- _Task details_
From the entries that follow, reproduce exactly and only the lines from the line with "(585, 115) = (415, 130): black" to the line with "(182, 312) = (79, 337): yellow", endpoints included.

==========

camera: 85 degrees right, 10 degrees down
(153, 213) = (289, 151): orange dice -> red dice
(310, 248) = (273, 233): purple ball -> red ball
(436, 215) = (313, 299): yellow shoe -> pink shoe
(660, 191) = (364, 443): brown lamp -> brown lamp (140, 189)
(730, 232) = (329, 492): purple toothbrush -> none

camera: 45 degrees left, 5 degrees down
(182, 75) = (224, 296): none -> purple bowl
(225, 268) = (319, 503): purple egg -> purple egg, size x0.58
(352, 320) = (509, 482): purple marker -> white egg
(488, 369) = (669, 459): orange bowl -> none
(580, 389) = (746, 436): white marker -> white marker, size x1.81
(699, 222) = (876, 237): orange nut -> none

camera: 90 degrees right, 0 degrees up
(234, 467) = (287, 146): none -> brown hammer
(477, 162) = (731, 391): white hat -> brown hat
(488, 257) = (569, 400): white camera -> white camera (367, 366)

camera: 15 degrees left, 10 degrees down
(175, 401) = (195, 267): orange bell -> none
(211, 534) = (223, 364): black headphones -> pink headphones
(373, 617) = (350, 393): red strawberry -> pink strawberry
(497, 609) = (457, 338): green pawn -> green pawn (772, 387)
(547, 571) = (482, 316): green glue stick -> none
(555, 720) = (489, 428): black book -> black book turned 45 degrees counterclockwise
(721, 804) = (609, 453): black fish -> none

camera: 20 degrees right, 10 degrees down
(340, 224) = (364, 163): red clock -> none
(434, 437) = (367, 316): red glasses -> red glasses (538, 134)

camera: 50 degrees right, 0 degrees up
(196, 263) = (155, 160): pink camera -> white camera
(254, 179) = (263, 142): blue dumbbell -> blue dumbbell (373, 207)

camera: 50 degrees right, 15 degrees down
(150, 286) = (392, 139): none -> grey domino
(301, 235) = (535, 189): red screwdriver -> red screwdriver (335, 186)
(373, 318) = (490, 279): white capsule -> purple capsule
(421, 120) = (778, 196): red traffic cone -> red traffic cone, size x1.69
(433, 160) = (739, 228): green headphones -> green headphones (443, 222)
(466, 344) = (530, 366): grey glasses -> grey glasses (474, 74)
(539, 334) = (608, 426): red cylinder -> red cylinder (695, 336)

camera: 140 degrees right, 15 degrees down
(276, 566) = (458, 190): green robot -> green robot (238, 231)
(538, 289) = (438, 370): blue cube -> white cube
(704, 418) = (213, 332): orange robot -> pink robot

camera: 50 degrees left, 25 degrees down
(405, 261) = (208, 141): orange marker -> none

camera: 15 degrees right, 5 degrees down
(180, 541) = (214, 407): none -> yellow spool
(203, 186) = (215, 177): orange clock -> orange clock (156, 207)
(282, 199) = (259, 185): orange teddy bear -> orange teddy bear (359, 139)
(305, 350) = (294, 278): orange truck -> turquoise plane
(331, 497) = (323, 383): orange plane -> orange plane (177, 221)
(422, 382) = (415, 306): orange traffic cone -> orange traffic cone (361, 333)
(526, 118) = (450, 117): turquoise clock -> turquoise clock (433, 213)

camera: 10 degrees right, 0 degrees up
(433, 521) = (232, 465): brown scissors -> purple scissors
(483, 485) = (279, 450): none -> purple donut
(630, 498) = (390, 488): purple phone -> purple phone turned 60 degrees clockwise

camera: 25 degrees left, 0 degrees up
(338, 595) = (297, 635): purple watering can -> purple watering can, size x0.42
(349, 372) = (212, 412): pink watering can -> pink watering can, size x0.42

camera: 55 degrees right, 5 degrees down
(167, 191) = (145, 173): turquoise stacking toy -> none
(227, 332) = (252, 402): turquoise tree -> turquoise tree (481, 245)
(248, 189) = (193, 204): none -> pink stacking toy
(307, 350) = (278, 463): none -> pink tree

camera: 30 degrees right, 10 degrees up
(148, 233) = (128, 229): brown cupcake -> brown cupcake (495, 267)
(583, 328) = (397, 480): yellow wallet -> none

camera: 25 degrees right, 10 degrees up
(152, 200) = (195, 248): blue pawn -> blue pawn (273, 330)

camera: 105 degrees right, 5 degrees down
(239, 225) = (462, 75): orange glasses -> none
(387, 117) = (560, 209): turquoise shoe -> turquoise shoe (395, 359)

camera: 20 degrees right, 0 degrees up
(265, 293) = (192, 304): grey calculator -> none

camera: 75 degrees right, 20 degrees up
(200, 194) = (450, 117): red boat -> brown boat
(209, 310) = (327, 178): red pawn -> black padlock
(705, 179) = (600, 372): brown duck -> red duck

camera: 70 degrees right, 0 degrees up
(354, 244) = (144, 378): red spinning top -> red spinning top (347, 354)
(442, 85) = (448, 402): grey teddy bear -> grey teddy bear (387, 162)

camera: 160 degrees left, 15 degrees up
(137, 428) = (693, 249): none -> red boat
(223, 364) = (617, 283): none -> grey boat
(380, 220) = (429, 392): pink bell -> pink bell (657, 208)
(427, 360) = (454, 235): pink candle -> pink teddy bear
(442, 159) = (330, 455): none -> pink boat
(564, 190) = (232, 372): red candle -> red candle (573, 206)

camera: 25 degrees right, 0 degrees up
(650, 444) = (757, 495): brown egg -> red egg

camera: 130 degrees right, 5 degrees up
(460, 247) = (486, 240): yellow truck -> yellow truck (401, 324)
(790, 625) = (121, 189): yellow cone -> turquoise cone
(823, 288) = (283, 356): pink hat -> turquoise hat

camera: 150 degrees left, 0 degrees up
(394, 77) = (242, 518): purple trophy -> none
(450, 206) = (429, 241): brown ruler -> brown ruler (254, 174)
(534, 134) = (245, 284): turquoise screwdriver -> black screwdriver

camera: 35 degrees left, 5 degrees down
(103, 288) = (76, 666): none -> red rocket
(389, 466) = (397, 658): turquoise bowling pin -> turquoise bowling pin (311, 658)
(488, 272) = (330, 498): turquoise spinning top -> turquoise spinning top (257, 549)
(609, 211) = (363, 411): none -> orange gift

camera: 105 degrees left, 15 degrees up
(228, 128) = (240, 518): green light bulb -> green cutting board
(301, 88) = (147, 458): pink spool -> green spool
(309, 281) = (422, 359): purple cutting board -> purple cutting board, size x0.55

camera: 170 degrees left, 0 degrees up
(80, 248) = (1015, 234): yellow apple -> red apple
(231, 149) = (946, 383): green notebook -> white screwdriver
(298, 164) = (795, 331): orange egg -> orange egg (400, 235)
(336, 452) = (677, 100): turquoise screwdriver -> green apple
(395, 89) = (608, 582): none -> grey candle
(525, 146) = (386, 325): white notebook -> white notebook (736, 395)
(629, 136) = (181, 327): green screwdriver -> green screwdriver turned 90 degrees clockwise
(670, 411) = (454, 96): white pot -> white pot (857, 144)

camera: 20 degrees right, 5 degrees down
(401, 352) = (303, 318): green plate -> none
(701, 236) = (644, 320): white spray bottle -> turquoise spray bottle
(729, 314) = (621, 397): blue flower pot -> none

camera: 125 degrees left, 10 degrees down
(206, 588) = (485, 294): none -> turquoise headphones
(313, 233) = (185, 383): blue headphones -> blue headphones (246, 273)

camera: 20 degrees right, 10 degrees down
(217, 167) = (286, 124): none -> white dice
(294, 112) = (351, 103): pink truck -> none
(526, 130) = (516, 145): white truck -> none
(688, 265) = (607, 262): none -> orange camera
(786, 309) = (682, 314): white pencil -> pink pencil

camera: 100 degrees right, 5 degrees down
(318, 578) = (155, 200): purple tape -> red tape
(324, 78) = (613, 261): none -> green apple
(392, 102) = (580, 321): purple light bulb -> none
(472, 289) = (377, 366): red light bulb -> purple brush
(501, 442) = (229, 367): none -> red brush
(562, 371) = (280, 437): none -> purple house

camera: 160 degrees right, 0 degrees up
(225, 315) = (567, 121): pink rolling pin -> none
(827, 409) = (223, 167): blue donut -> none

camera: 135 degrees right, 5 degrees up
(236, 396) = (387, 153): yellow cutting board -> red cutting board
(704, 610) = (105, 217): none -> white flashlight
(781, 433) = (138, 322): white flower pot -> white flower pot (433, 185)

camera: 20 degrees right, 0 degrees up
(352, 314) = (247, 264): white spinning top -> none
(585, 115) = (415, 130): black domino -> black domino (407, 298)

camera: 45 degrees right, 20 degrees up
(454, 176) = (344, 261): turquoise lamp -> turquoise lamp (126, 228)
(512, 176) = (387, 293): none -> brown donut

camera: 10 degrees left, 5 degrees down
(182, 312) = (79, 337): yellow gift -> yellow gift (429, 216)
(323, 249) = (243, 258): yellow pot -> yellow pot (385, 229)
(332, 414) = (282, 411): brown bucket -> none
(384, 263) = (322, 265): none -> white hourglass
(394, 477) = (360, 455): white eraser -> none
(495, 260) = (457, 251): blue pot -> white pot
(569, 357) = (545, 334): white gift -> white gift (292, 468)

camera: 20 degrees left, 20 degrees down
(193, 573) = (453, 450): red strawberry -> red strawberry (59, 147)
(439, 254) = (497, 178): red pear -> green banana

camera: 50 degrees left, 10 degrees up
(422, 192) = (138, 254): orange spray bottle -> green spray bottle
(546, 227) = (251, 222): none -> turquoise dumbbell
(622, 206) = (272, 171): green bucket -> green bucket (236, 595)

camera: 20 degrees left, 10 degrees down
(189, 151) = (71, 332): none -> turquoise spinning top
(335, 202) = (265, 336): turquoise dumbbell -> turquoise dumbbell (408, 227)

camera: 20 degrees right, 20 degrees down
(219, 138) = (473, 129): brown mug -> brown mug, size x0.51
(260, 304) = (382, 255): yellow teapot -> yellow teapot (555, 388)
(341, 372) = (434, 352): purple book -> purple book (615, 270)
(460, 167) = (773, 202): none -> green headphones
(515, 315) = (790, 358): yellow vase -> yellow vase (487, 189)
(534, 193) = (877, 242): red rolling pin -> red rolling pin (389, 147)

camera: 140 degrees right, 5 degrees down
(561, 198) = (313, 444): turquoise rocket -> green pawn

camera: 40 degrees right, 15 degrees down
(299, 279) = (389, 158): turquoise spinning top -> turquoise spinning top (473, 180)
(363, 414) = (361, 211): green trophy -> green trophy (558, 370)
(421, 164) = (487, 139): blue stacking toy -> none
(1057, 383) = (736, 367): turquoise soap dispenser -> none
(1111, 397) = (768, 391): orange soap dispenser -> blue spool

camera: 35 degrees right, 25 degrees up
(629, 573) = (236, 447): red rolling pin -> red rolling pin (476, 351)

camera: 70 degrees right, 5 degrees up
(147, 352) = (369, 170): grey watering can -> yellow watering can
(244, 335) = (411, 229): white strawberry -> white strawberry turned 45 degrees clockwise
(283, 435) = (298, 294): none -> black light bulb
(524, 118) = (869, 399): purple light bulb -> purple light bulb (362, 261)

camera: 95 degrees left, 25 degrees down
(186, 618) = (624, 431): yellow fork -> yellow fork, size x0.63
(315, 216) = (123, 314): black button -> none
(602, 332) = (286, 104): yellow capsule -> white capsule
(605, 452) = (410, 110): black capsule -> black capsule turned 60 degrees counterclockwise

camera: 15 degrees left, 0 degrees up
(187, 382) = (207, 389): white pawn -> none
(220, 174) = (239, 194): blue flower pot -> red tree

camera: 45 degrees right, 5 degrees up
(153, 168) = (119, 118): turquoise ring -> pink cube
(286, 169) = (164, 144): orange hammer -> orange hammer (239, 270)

==========

- _Exercise output_
(585, 115) = (415, 130): black domino -> black domino (407, 298)

camera: 45 degrees right, 20 degrees up
(454, 176) = (344, 261): turquoise lamp -> turquoise lamp (126, 228)
(512, 176) = (387, 293): none -> brown donut

camera: 10 degrees left, 5 degrees down
(182, 312) = (79, 337): yellow gift -> yellow gift (429, 216)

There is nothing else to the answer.